● EXERCISE AIM: Reading the data below, count the lines that carry the string "turquoise". Give nothing but the count.

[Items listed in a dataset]
━━━━━━━━
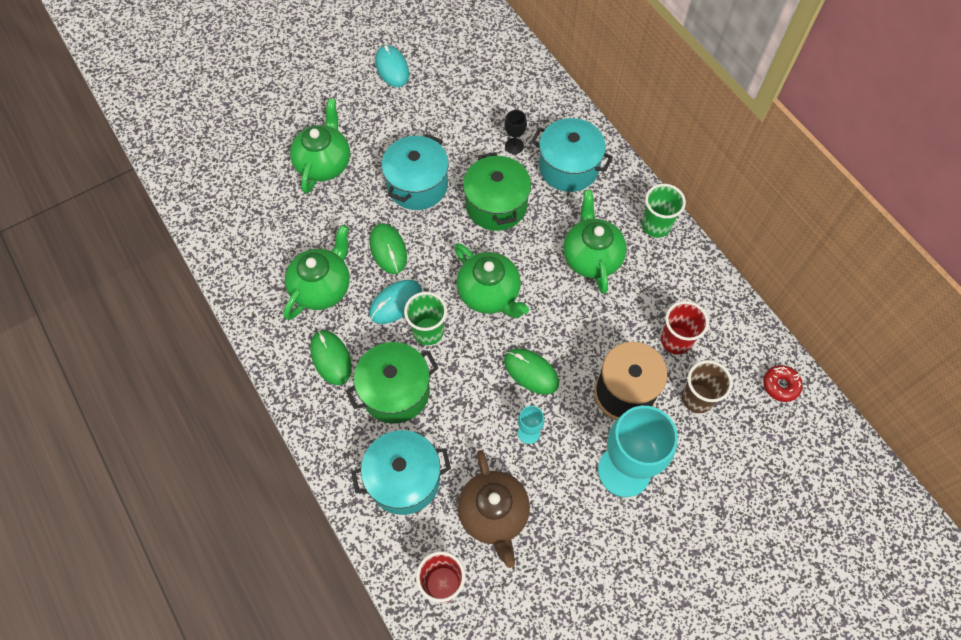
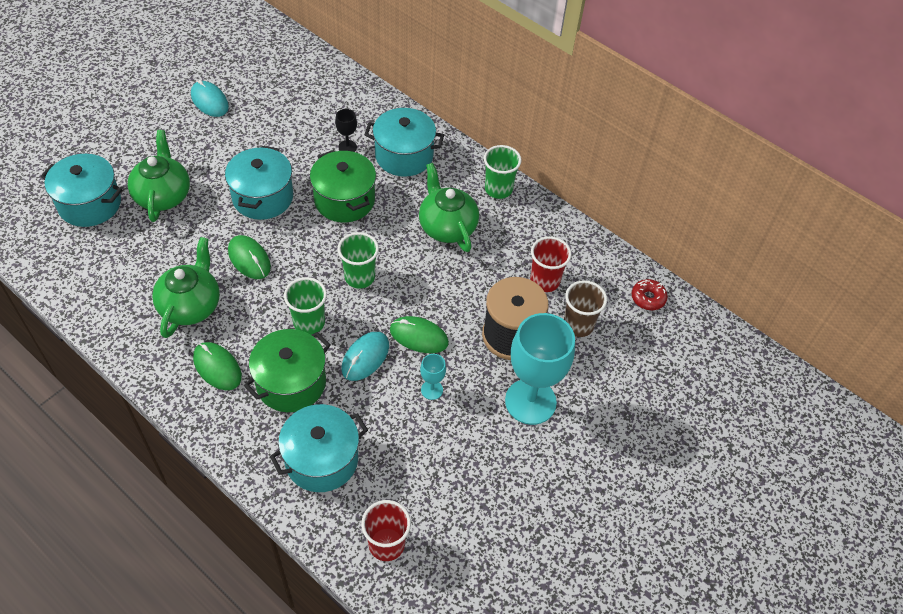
camera: 20 degrees left, 10 degrees down
(255, 158) = (90, 204): none -> turquoise pot
(395, 303) = (269, 304): turquoise mouse -> turquoise mouse (365, 357)
(489, 293) = (359, 277): green teapot -> green cup
(494, 514) = (419, 469): brown teapot -> none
━━━━━━━━
● ANSWER TO THIS EXERCISE: 2